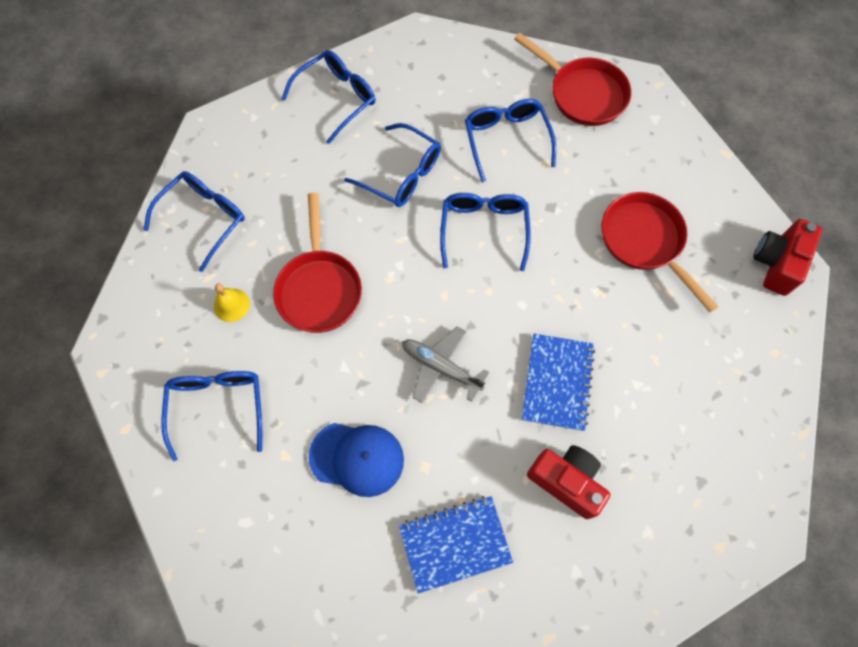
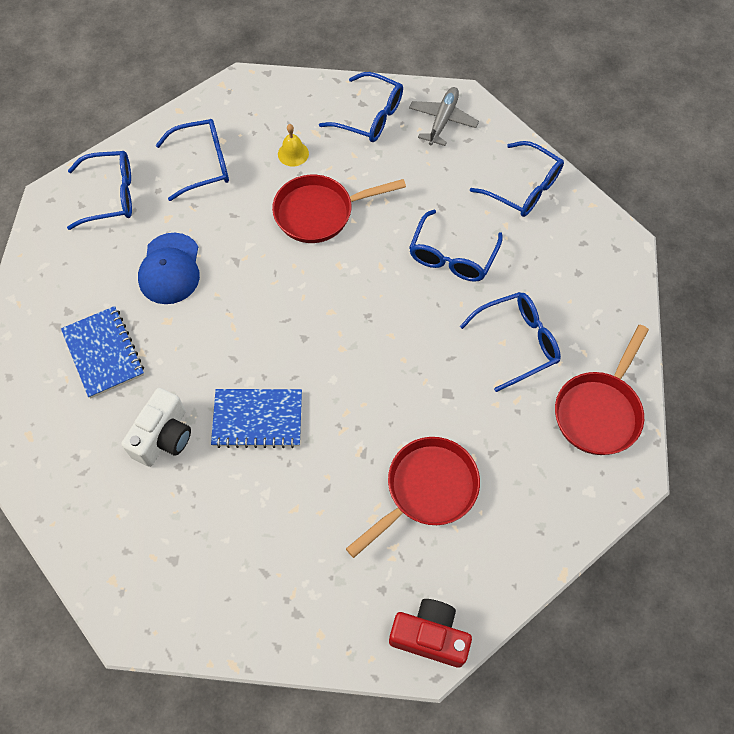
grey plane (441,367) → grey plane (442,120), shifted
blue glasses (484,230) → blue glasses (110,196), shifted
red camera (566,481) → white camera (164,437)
□ □ □ □ □ □ □
■ **Task item**: Would you please repeat the lines from the one with "blue glasses (484,230)" through the last line of the listing above, exactly and with nothing else?

■ **Answer to this exercise**:
blue glasses (484,230) → blue glasses (110,196), shifted
red camera (566,481) → white camera (164,437)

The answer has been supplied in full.